= Exercise details =
Begin at the line containing "black cap [399,190,486,257]" in the data below and go on through the line containing "yellow dumbbell [678,367,816,451]", repeating each line exactly; include both ends and no other line.

= Records provided =
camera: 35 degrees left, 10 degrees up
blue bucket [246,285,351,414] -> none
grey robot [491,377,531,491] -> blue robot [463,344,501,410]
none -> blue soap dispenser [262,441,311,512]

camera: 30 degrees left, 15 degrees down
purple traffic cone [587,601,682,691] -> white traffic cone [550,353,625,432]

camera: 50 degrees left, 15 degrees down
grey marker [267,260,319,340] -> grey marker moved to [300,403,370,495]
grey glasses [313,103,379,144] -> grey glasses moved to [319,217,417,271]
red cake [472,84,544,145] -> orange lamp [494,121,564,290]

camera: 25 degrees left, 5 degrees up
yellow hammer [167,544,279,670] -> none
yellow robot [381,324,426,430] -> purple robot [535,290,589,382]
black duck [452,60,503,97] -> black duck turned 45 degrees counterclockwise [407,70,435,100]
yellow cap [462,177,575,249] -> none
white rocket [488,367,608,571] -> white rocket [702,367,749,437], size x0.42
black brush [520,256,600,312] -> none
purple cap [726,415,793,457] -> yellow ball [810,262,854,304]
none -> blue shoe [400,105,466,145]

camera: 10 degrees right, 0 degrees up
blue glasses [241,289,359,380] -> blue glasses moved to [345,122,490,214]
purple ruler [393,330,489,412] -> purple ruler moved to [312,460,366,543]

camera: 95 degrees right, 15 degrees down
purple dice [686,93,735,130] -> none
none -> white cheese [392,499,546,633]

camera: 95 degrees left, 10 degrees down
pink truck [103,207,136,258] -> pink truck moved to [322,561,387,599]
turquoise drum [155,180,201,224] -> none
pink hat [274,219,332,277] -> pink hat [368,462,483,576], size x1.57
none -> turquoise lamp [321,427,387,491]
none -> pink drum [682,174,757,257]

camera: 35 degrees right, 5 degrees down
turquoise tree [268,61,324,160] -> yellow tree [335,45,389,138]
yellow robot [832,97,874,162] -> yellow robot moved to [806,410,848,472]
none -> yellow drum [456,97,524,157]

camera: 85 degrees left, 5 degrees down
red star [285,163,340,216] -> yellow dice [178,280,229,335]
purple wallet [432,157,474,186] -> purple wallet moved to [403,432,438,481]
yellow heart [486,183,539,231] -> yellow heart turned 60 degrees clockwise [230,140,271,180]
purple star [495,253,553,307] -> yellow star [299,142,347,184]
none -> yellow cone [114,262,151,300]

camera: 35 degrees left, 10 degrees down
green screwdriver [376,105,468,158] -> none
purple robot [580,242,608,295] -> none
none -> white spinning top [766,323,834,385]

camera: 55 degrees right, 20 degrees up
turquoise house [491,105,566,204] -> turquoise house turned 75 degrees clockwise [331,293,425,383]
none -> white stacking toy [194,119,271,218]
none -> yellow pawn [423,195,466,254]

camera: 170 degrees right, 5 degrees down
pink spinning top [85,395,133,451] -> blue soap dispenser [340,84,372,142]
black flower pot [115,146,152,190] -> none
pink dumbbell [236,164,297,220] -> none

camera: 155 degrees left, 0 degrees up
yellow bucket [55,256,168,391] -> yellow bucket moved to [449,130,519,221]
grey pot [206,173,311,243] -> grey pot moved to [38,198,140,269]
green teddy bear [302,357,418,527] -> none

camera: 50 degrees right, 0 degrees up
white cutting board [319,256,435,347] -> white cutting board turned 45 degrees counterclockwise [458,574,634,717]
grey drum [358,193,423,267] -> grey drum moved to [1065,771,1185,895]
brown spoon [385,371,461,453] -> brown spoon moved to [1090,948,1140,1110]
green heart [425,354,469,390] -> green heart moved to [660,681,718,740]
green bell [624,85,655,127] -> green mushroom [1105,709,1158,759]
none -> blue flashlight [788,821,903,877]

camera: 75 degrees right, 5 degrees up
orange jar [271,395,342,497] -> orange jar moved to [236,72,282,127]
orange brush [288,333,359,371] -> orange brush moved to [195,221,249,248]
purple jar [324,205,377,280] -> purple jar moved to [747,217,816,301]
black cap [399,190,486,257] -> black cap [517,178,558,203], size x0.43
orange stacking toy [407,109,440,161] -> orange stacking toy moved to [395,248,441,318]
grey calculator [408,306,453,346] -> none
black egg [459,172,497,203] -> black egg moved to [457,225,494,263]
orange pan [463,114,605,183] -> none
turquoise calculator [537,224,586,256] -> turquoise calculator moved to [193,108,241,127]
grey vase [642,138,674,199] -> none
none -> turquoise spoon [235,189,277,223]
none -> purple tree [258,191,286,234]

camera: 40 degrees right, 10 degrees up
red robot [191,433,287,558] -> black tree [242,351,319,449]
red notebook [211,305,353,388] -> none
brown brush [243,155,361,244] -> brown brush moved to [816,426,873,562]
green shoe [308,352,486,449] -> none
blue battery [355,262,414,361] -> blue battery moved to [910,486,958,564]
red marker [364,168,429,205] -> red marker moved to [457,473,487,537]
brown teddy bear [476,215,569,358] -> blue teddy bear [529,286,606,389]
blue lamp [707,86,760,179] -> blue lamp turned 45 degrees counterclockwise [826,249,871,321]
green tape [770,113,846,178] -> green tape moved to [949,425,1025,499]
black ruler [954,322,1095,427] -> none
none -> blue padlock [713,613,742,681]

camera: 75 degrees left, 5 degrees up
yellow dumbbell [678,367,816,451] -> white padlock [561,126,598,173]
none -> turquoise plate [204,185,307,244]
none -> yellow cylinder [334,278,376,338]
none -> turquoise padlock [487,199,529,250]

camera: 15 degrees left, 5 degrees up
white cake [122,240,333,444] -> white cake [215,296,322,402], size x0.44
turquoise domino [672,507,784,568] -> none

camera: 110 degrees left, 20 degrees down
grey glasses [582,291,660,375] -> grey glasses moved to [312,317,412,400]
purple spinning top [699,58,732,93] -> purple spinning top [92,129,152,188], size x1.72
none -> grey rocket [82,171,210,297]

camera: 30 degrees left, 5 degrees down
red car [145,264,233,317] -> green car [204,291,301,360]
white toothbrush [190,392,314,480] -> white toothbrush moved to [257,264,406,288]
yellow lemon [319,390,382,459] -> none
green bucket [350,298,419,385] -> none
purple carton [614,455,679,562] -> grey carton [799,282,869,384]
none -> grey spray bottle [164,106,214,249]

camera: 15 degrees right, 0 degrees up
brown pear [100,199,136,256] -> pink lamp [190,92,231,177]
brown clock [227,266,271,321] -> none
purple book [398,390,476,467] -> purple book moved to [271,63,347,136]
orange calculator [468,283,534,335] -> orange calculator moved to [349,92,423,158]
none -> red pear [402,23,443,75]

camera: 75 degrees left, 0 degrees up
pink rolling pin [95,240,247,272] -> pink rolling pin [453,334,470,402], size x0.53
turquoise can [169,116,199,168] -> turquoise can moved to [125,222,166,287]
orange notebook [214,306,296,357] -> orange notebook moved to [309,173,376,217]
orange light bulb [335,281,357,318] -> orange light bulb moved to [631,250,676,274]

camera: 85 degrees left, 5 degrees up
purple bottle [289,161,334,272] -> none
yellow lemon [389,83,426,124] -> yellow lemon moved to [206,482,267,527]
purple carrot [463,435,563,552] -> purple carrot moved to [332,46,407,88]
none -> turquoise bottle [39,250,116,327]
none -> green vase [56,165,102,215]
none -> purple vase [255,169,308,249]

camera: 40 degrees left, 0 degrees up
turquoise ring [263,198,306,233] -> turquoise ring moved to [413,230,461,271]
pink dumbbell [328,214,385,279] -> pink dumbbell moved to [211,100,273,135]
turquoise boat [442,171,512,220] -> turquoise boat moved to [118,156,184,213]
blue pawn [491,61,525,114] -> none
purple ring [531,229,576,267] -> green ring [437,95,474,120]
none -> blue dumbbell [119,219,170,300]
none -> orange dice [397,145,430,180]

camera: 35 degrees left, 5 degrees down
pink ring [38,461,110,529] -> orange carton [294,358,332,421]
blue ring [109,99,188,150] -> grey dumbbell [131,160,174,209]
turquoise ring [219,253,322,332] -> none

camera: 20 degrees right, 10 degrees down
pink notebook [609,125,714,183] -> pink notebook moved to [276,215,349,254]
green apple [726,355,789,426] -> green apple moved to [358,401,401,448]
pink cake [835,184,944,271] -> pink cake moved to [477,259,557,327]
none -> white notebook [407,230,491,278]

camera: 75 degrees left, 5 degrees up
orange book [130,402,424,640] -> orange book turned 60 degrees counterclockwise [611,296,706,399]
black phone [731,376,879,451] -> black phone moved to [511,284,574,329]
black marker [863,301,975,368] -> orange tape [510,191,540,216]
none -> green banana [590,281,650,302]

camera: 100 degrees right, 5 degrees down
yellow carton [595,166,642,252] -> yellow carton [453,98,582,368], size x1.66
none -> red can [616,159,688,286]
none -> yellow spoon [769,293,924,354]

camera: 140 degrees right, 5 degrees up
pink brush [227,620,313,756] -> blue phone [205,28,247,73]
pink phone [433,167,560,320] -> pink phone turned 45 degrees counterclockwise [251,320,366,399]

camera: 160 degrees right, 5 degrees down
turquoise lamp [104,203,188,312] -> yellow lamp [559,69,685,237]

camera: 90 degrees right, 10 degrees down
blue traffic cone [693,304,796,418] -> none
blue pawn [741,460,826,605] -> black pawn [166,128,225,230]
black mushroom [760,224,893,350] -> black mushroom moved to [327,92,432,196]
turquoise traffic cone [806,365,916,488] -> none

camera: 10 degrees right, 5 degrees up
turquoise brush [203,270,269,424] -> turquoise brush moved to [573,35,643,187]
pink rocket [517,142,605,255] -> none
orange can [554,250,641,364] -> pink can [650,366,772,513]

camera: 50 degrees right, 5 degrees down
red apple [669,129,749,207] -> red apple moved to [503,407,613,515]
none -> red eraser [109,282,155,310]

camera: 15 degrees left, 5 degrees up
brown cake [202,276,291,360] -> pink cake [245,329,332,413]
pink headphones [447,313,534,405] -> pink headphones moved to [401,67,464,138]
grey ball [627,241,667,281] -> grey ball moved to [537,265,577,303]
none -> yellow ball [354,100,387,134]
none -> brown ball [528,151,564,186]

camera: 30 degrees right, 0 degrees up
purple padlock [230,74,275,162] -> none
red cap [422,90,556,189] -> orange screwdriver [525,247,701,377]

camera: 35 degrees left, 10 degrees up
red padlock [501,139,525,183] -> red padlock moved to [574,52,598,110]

= Solution to this problem =
black cap [399,190,486,257] -> black cap [517,178,558,203], size x0.43
orange stacking toy [407,109,440,161] -> orange stacking toy moved to [395,248,441,318]
grey calculator [408,306,453,346] -> none
black egg [459,172,497,203] -> black egg moved to [457,225,494,263]
orange pan [463,114,605,183] -> none
turquoise calculator [537,224,586,256] -> turquoise calculator moved to [193,108,241,127]
grey vase [642,138,674,199] -> none
none -> turquoise spoon [235,189,277,223]
none -> purple tree [258,191,286,234]

camera: 40 degrees right, 10 degrees up
red robot [191,433,287,558] -> black tree [242,351,319,449]
red notebook [211,305,353,388] -> none
brown brush [243,155,361,244] -> brown brush moved to [816,426,873,562]
green shoe [308,352,486,449] -> none
blue battery [355,262,414,361] -> blue battery moved to [910,486,958,564]
red marker [364,168,429,205] -> red marker moved to [457,473,487,537]
brown teddy bear [476,215,569,358] -> blue teddy bear [529,286,606,389]
blue lamp [707,86,760,179] -> blue lamp turned 45 degrees counterclockwise [826,249,871,321]
green tape [770,113,846,178] -> green tape moved to [949,425,1025,499]
black ruler [954,322,1095,427] -> none
none -> blue padlock [713,613,742,681]

camera: 75 degrees left, 5 degrees up
yellow dumbbell [678,367,816,451] -> white padlock [561,126,598,173]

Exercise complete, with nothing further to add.